Start of Block

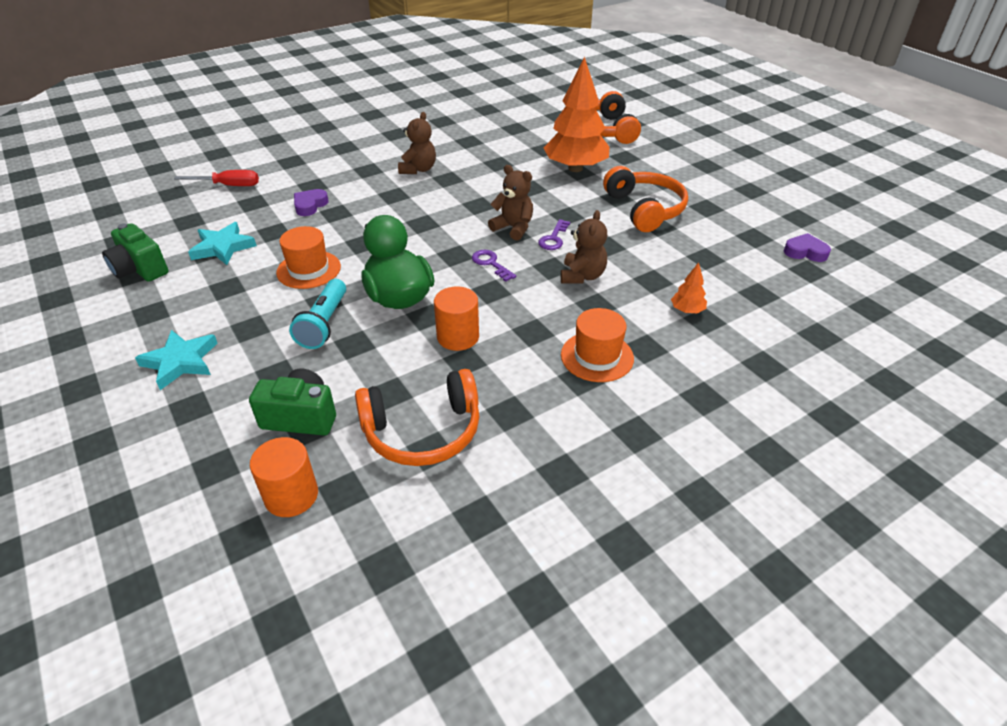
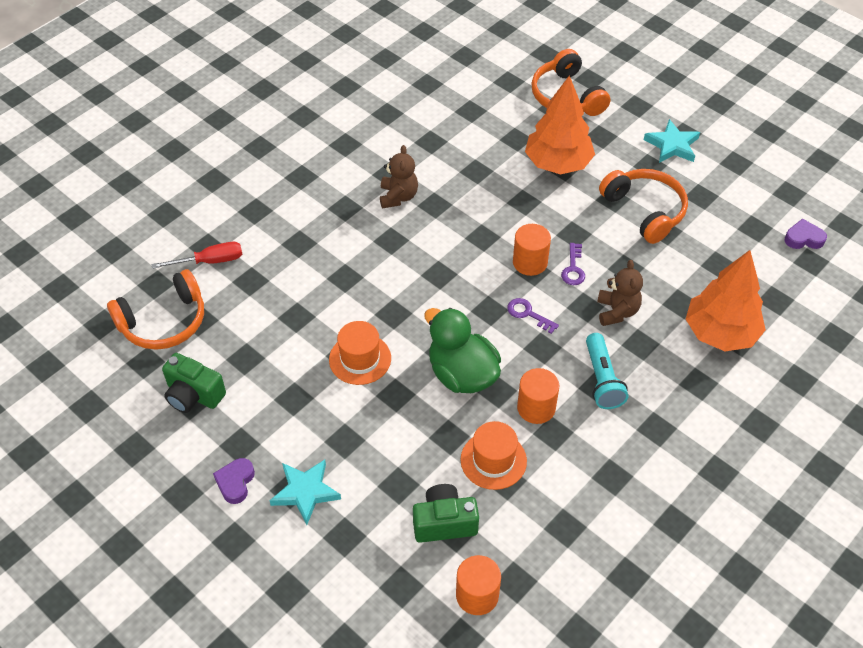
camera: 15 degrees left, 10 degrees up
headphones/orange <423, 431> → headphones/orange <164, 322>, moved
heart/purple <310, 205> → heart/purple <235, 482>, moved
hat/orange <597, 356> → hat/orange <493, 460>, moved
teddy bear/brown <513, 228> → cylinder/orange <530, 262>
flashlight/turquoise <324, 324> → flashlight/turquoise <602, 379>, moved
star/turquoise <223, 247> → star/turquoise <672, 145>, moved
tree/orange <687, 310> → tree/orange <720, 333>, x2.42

End of Block

**What to produce**
Each line from the one holding "hat/orange <597, 356>" to the end of the data above goes into the answer exactly as written, and no other line does.

**Exercise solution**
hat/orange <597, 356> → hat/orange <493, 460>, moved
teddy bear/brown <513, 228> → cylinder/orange <530, 262>
flashlight/turquoise <324, 324> → flashlight/turquoise <602, 379>, moved
star/turquoise <223, 247> → star/turquoise <672, 145>, moved
tree/orange <687, 310> → tree/orange <720, 333>, x2.42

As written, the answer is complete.